• **ABOUT THIS EXERCISE**: Below is a listing; repeat exactly the lines from the one containing "camera: 80 degrees right, 0 degrees up" to the one containing "none -> yellow egg [485,236,520,270]", both included.

↓

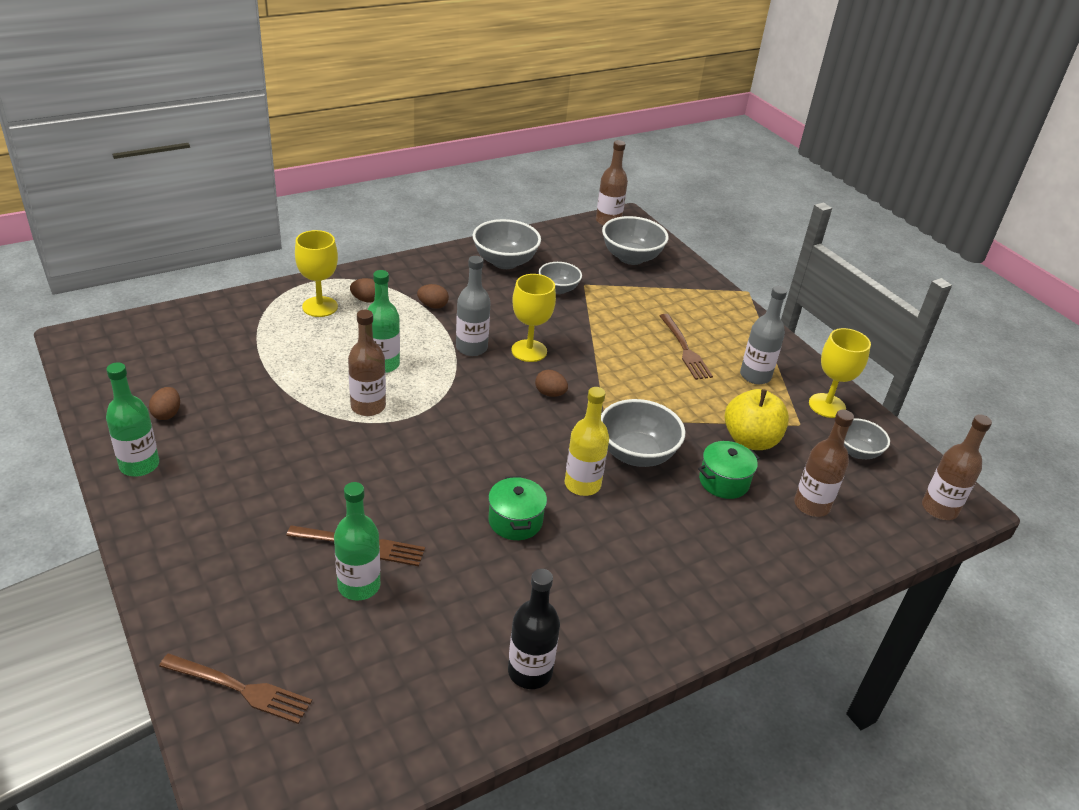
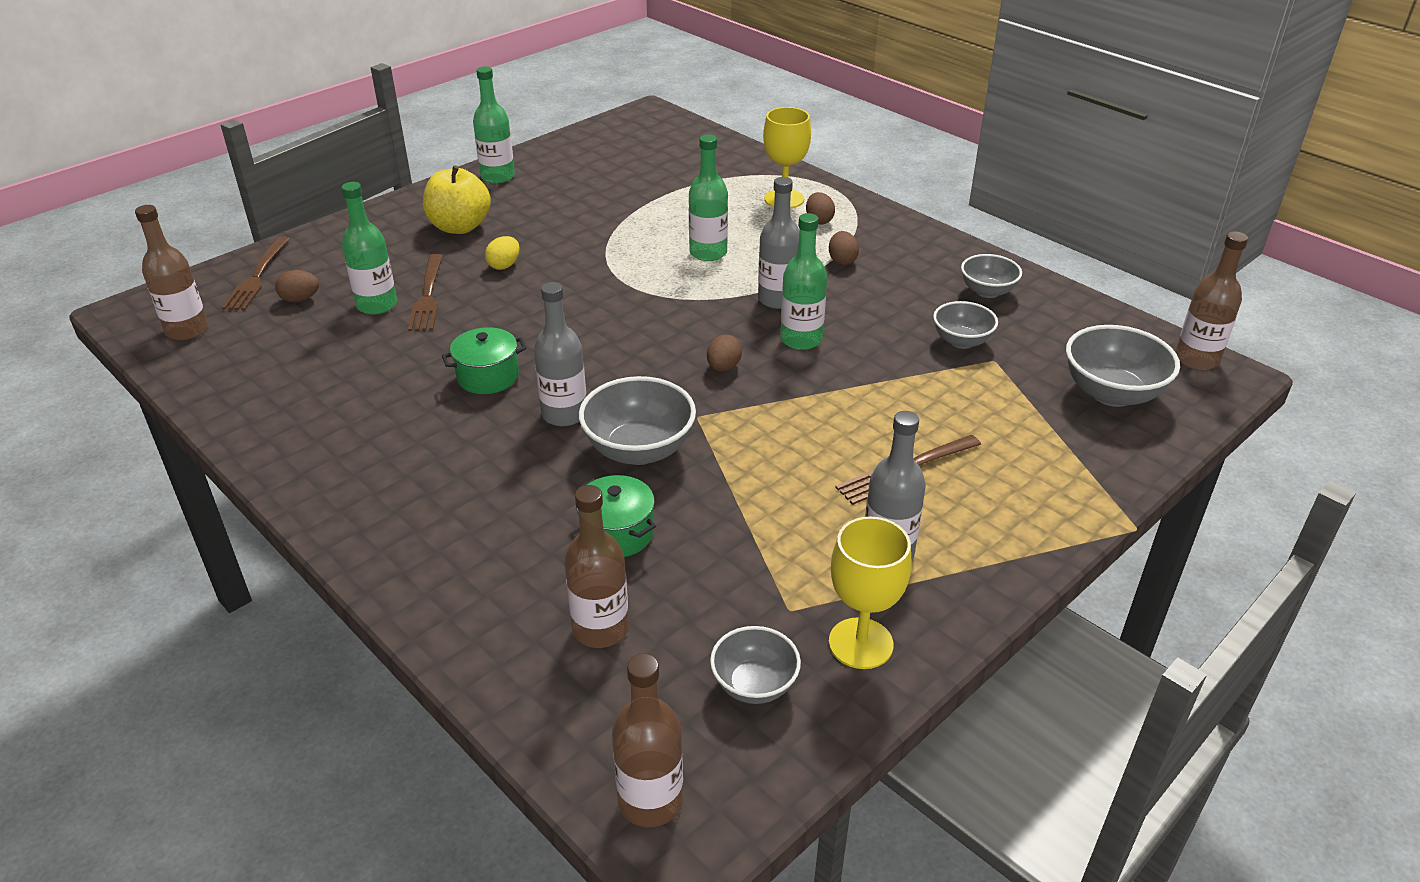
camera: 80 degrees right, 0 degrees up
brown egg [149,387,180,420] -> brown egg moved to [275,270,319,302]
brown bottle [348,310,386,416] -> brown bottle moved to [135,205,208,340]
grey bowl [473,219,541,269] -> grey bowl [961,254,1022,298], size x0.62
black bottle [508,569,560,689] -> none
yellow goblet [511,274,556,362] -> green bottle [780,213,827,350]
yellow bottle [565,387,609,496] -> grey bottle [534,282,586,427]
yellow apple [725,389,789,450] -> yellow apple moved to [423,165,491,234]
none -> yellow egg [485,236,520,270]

↑
↓

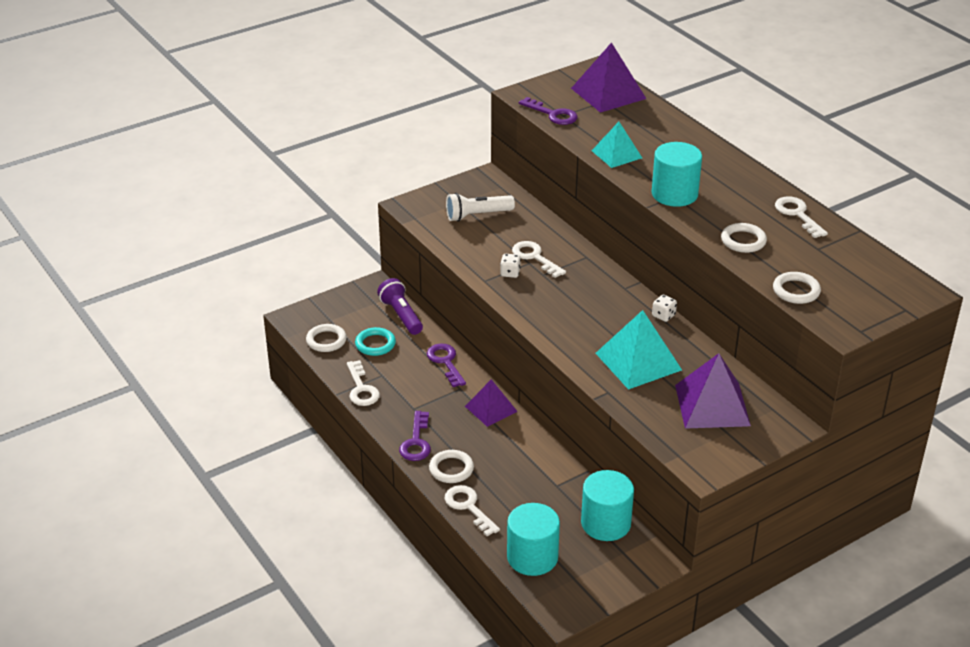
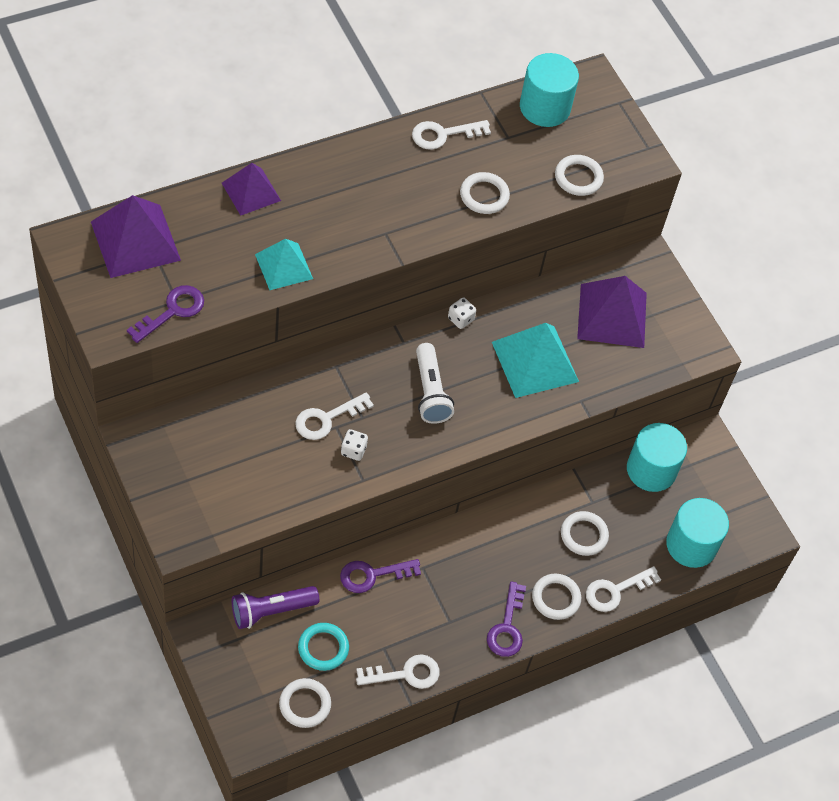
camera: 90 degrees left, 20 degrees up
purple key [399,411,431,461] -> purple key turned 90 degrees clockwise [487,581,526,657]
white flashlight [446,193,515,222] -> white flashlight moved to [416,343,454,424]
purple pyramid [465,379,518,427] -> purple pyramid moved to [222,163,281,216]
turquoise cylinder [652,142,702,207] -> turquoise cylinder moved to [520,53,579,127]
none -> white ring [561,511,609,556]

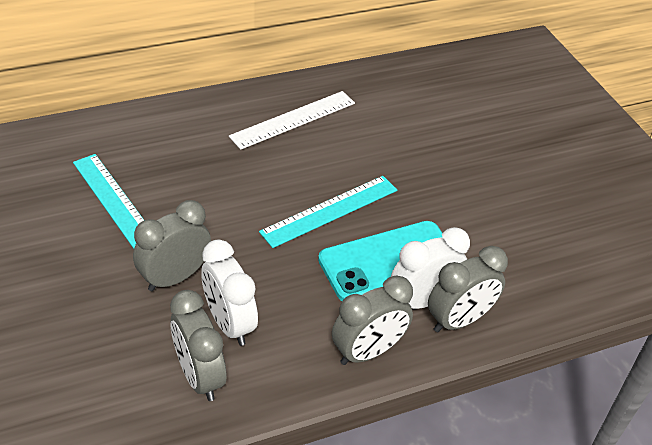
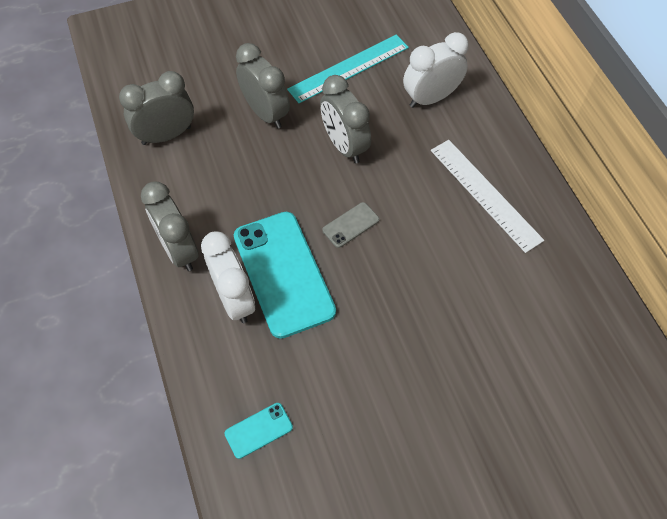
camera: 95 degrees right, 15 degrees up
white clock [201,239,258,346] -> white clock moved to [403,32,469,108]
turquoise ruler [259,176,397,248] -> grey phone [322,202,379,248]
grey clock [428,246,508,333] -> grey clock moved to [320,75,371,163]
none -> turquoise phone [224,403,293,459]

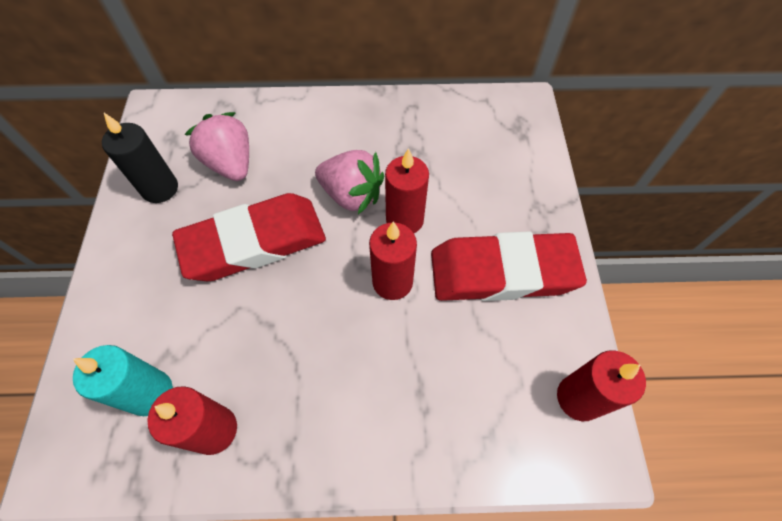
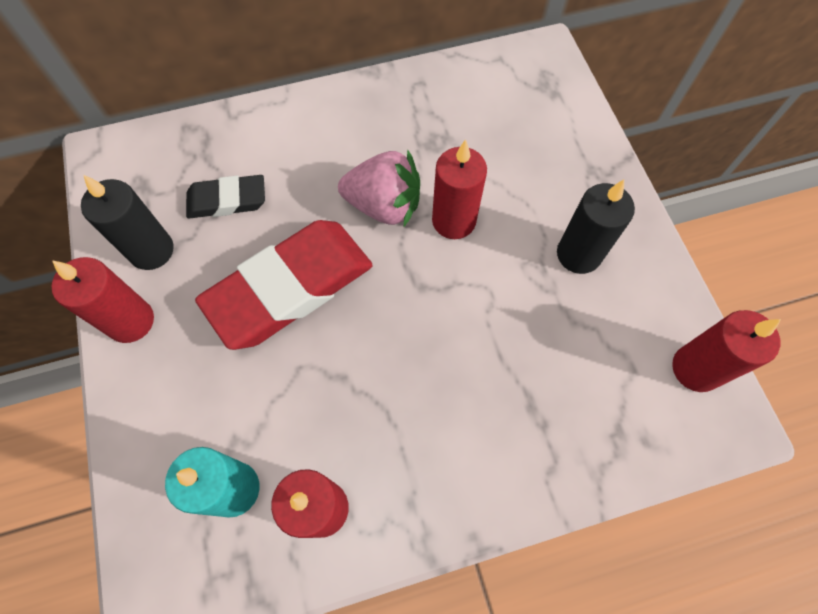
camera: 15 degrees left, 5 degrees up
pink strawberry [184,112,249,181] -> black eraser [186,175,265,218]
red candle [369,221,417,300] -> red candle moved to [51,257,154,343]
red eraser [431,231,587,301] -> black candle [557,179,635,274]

↑
↓

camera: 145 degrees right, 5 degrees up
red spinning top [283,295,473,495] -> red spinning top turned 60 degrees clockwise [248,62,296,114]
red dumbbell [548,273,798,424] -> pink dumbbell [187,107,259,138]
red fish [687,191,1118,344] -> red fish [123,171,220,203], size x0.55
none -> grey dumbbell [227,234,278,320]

↑

• **TASK RESULT**:
camera: 80 degrees right, 0 degrees up
brown egg [149,387,180,420] -> brown egg moved to [275,270,319,302]
brown bottle [348,310,386,416] -> brown bottle moved to [135,205,208,340]
grey bowl [473,219,541,269] -> grey bowl [961,254,1022,298], size x0.62
black bottle [508,569,560,689] -> none
yellow goblet [511,274,556,362] -> green bottle [780,213,827,350]
yellow bottle [565,387,609,496] -> grey bottle [534,282,586,427]
yellow apple [725,389,789,450] -> yellow apple moved to [423,165,491,234]
none -> yellow egg [485,236,520,270]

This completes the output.